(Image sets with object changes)
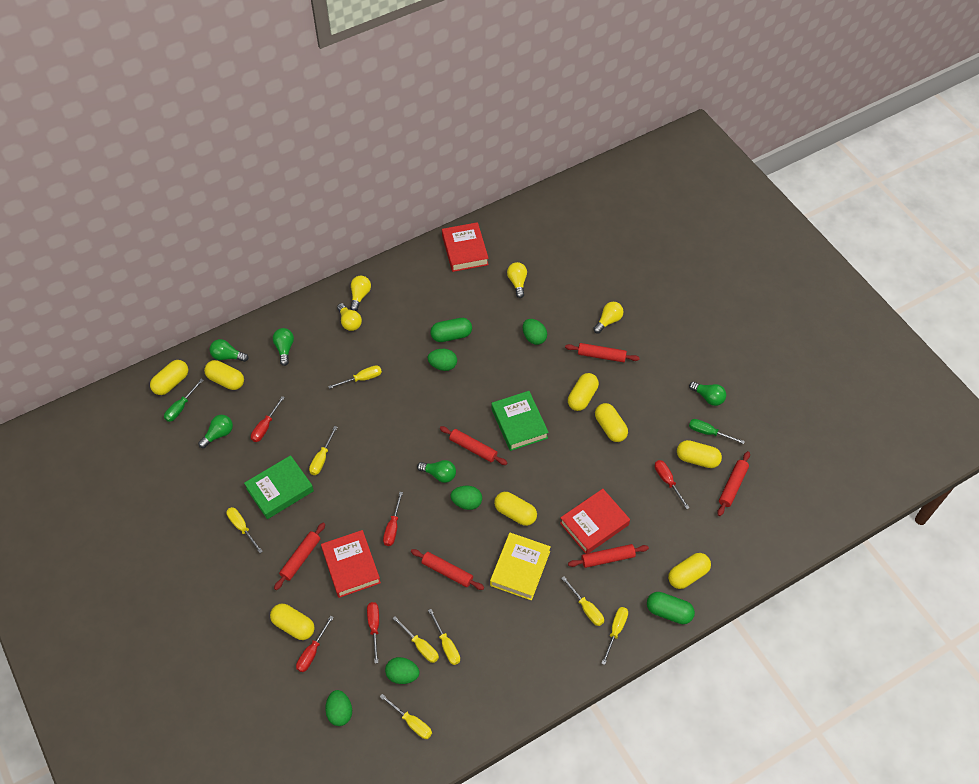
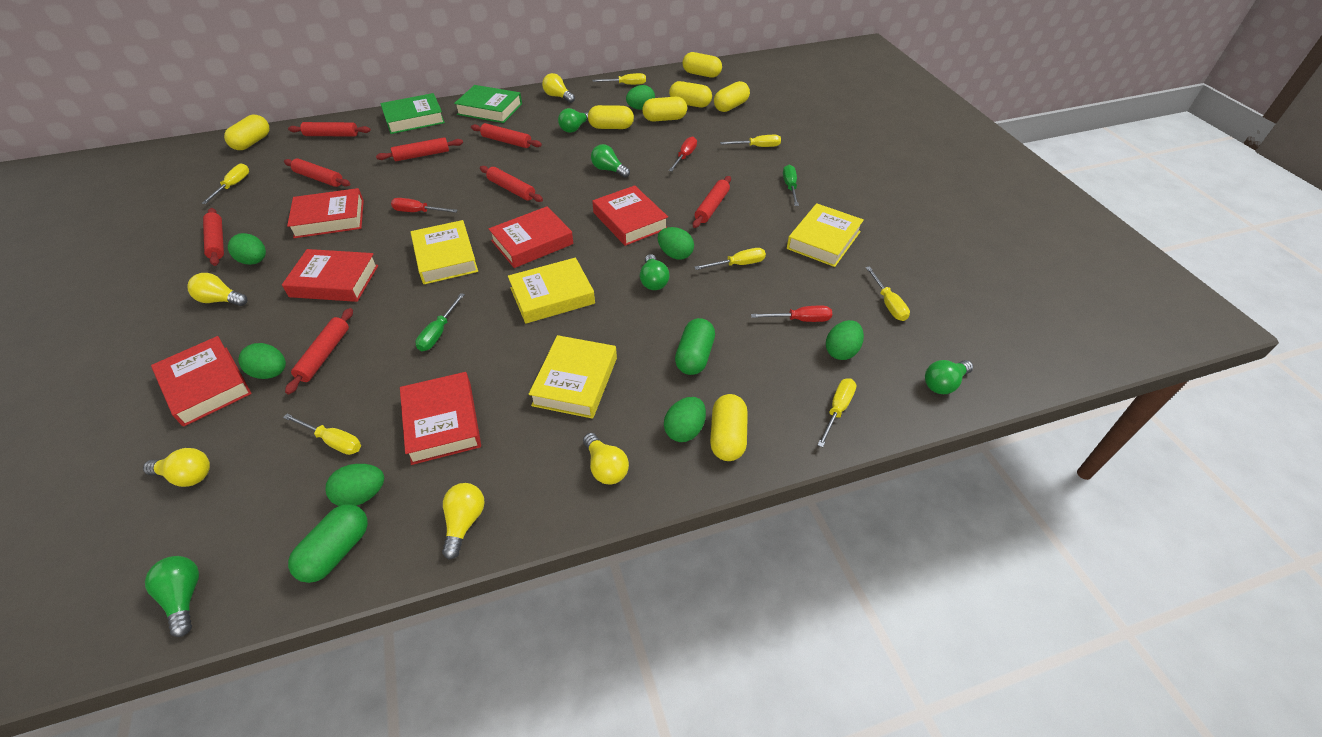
green egg: 5 -> 7
red book: 3 -> 6
red rolling pin: 6 -> 8
red screwdriver: 5 -> 3
yellow book: 1 -> 4
yellow capsule: 8 -> 7
yellow light bulb: 4 -> 5
yellow screwdriver: 8 -> 7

PROBLEM:
Each record above is to be copied out exactly; its pictures are not.

FINAL ANSWER:
green egg: 5 -> 7
red book: 3 -> 6
red rolling pin: 6 -> 8
red screwdriver: 5 -> 3
yellow book: 1 -> 4
yellow capsule: 8 -> 7
yellow light bulb: 4 -> 5
yellow screwdriver: 8 -> 7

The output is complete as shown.